● **RECORDED DATA**

"""

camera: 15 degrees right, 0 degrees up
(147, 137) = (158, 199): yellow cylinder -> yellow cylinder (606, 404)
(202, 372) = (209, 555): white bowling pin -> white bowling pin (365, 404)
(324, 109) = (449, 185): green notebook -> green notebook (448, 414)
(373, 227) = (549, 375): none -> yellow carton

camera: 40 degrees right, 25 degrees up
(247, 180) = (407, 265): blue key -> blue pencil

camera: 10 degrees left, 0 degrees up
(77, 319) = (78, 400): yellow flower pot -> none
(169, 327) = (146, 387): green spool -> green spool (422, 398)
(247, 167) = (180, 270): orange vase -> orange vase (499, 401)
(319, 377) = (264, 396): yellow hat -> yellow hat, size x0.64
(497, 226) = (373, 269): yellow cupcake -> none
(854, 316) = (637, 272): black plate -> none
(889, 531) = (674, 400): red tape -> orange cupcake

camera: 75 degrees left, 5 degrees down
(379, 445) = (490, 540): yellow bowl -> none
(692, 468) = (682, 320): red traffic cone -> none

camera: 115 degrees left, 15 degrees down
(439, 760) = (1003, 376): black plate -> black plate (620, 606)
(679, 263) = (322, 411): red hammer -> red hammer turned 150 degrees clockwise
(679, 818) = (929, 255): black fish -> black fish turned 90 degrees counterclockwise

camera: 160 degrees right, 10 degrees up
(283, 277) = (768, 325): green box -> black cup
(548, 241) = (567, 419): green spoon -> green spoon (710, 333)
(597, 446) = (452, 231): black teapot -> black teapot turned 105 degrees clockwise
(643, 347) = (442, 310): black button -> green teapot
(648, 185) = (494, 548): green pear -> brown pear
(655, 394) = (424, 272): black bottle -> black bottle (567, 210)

"""

● **ABOUT THIS EXERCISE**
Give back the data exactly, with no line dropped.

● **THE COMPLETED TASK**
camera: 15 degrees right, 0 degrees up
(147, 137) = (158, 199): yellow cylinder -> yellow cylinder (606, 404)
(202, 372) = (209, 555): white bowling pin -> white bowling pin (365, 404)
(324, 109) = (449, 185): green notebook -> green notebook (448, 414)
(373, 227) = (549, 375): none -> yellow carton

camera: 40 degrees right, 25 degrees up
(247, 180) = (407, 265): blue key -> blue pencil

camera: 10 degrees left, 0 degrees up
(77, 319) = (78, 400): yellow flower pot -> none
(169, 327) = (146, 387): green spool -> green spool (422, 398)
(247, 167) = (180, 270): orange vase -> orange vase (499, 401)
(319, 377) = (264, 396): yellow hat -> yellow hat, size x0.64
(497, 226) = (373, 269): yellow cupcake -> none
(854, 316) = (637, 272): black plate -> none
(889, 531) = (674, 400): red tape -> orange cupcake

camera: 75 degrees left, 5 degrees down
(379, 445) = (490, 540): yellow bowl -> none
(692, 468) = (682, 320): red traffic cone -> none

camera: 115 degrees left, 15 degrees down
(439, 760) = (1003, 376): black plate -> black plate (620, 606)
(679, 263) = (322, 411): red hammer -> red hammer turned 150 degrees clockwise
(679, 818) = (929, 255): black fish -> black fish turned 90 degrees counterclockwise

camera: 160 degrees right, 10 degrees up
(283, 277) = (768, 325): green box -> black cup
(548, 241) = (567, 419): green spoon -> green spoon (710, 333)
(597, 446) = (452, 231): black teapot -> black teapot turned 105 degrees clockwise
(643, 347) = (442, 310): black button -> green teapot
(648, 185) = (494, 548): green pear -> brown pear
(655, 394) = (424, 272): black bottle -> black bottle (567, 210)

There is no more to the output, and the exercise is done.